**TASK MATERIAL**
* * * * * * *

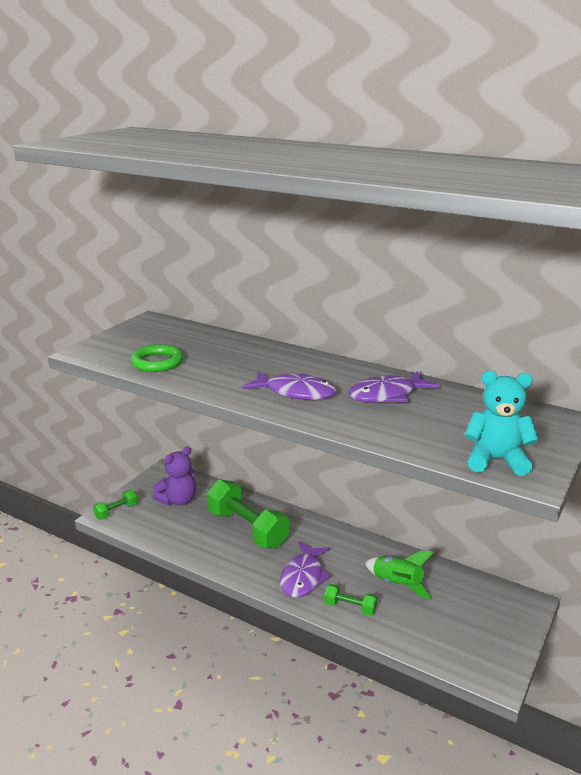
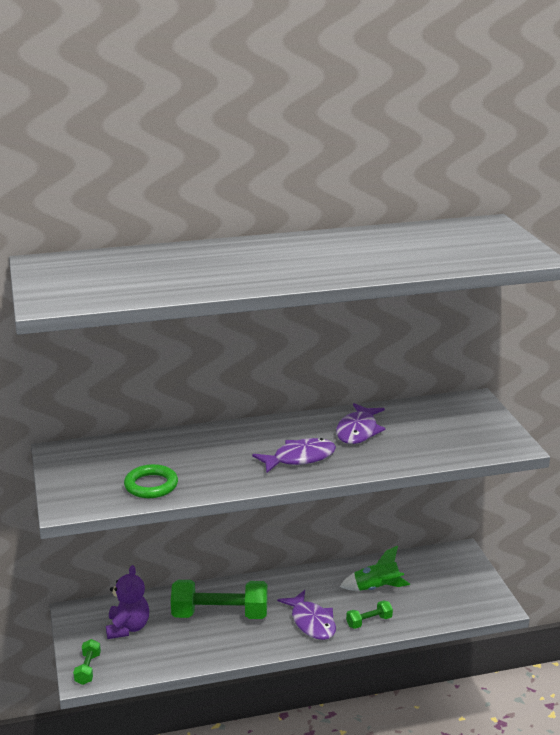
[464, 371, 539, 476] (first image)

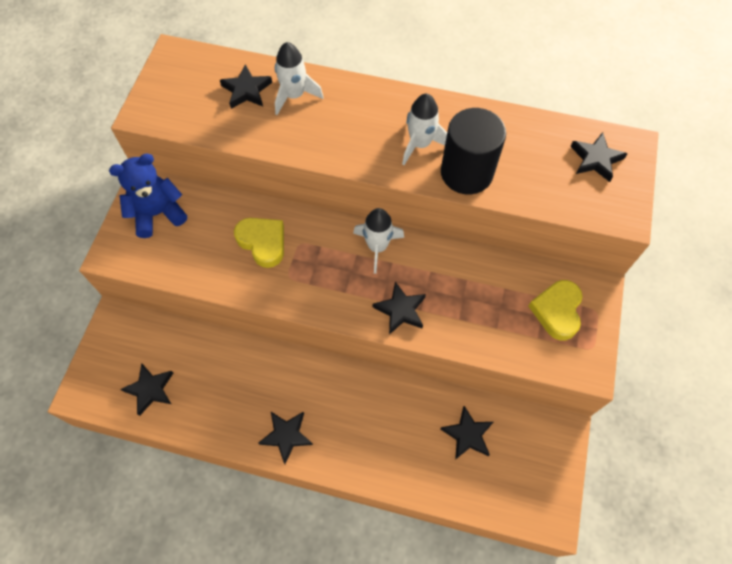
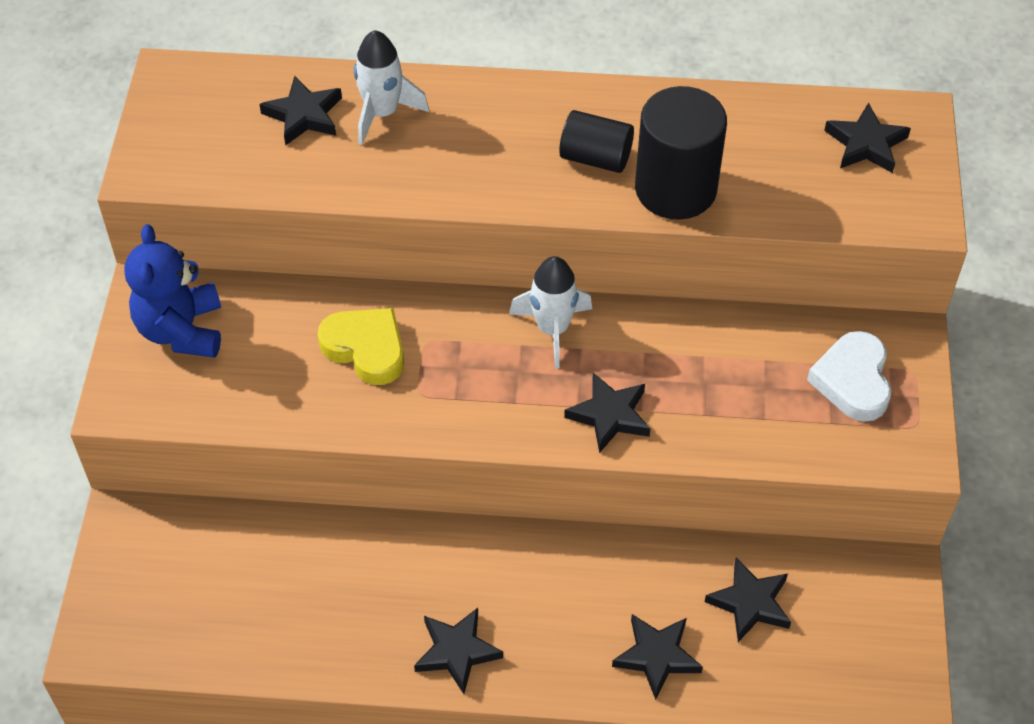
[124, 224, 221, 358]
[612, 614, 703, 700]
[559, 110, 634, 173]
[807, 331, 892, 422]

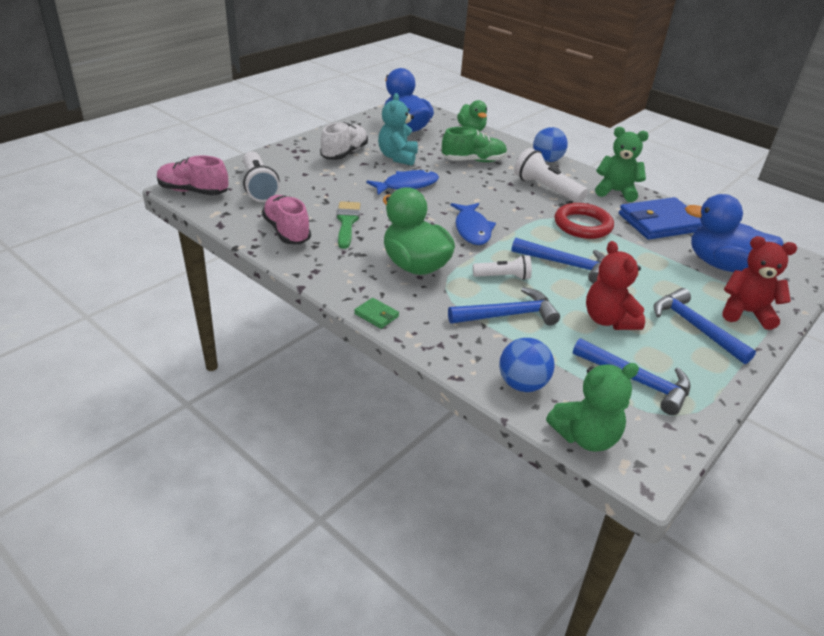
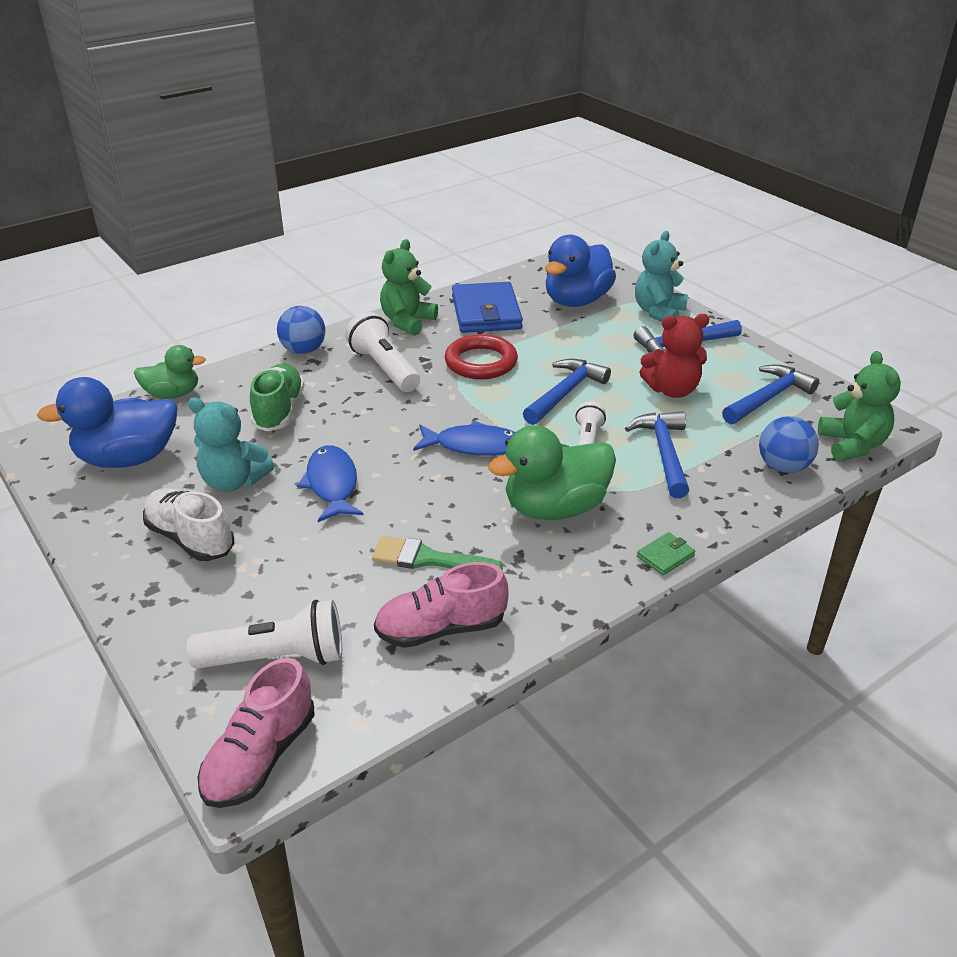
[345, 312, 420, 392]
[635, 231, 688, 322]

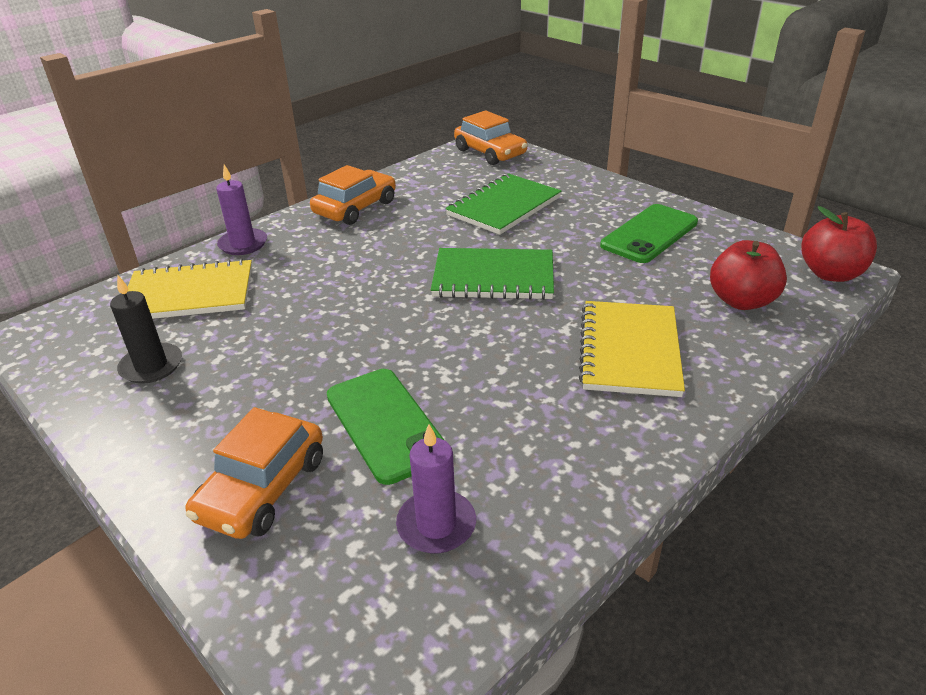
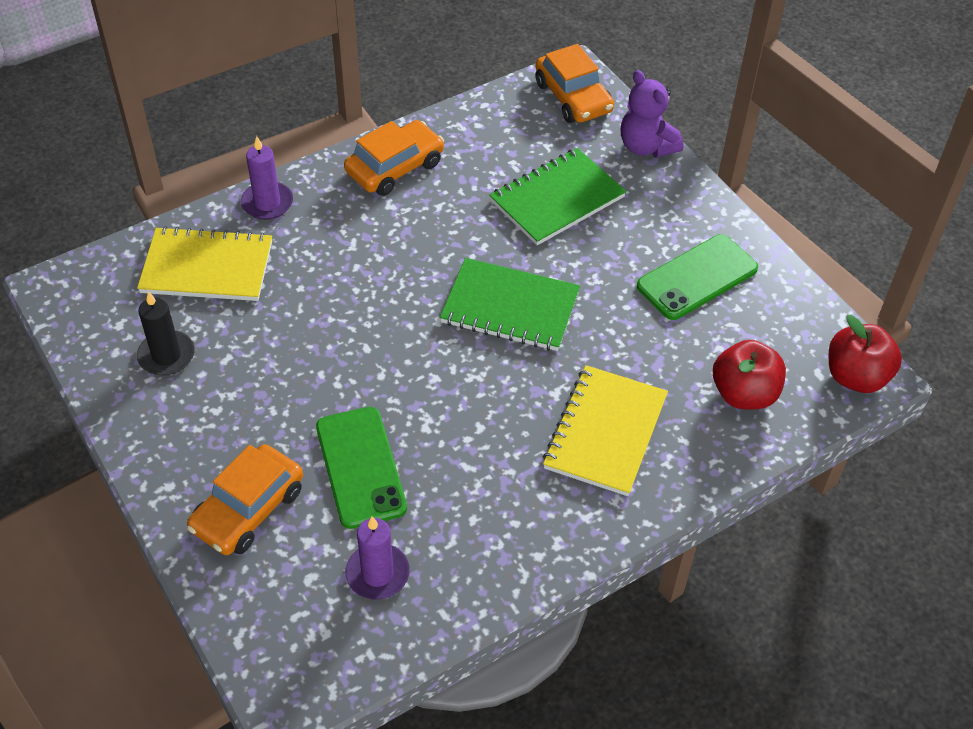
[621, 70, 684, 158]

* * * * * * *

**WHAT IS BEING ASKED**
Return the material word for word. Pictures are not part of the copy.

**ANSWER AREA**
[464, 371, 539, 476] (first image)

[124, 224, 221, 358]
[612, 614, 703, 700]
[559, 110, 634, 173]
[807, 331, 892, 422]

[345, 312, 420, 392]
[635, 231, 688, 322]

[621, 70, 684, 158]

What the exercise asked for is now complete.